━━ Entries provided
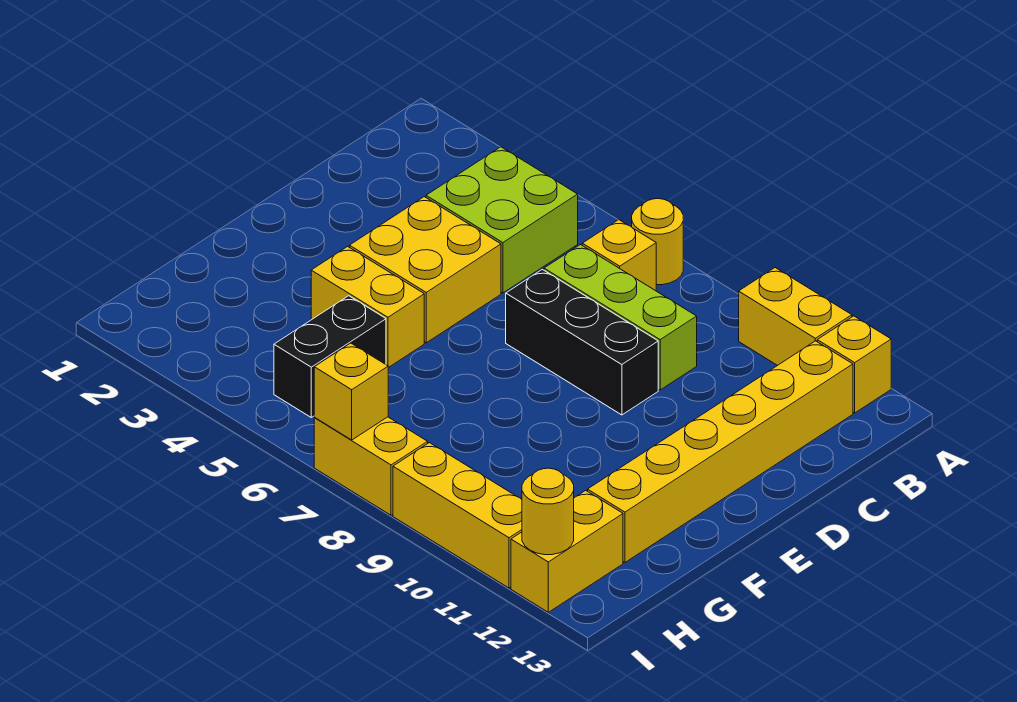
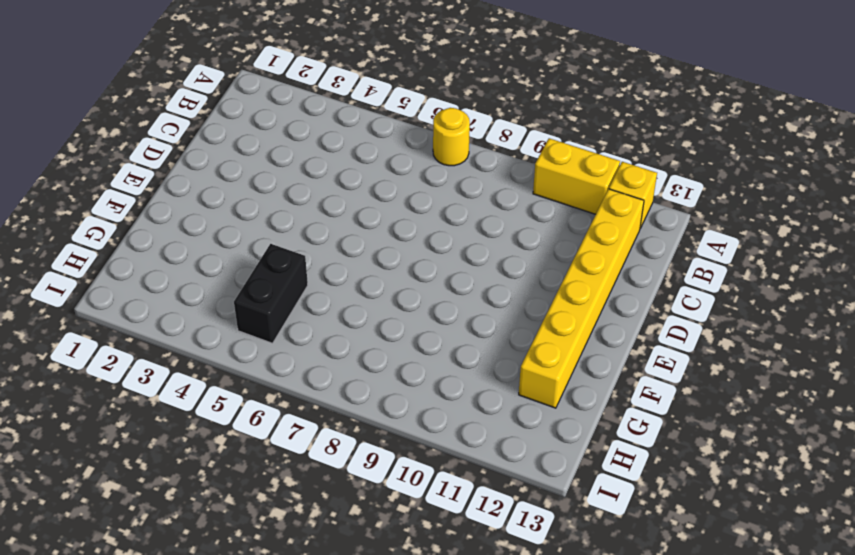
none -> lime brick B4:C5 level 1
none -> yellow brick B7 level 1
none -> lime brick C7:C9 level 1

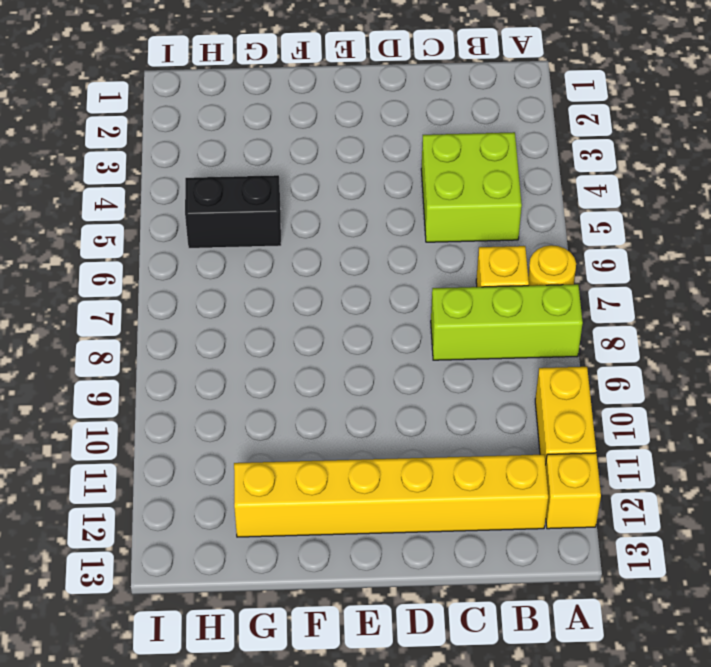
lime brick A8:C8 level 1 -> lime brick C7:C9 level 1
none -> yellow brick D4:E5 level 1
none -> black brick D7:D9 level 1
none -> yellow brick F4:F5 level 1

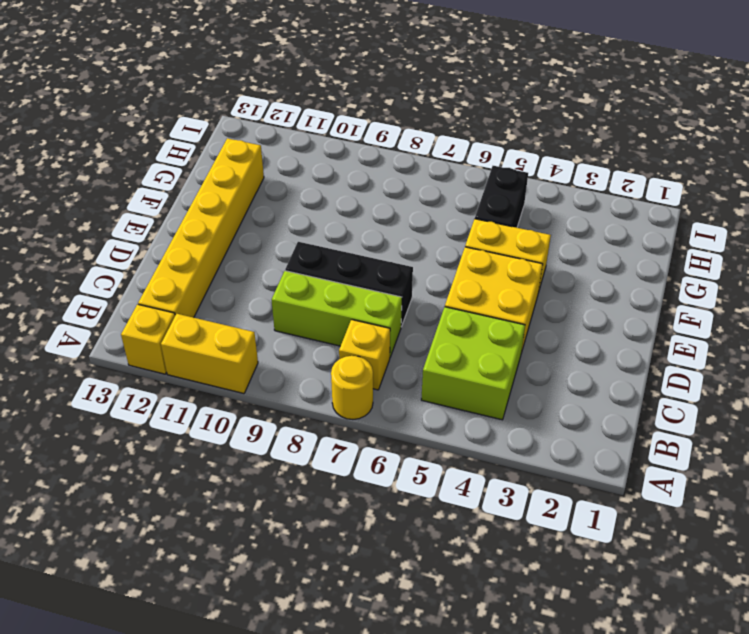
none -> yellow brick H12:I12 level 1
none -> yellow brick I7:I8 level 1
none -> yellow brick I9:I11 level 1

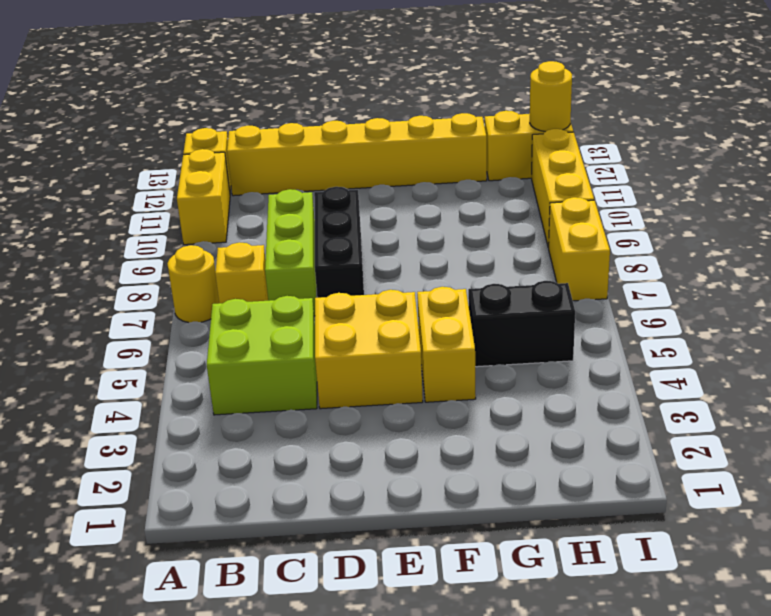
none -> yellow brick I7 level 2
━━━━
Within the data, how many lines hold the word "none"? State only that number.

10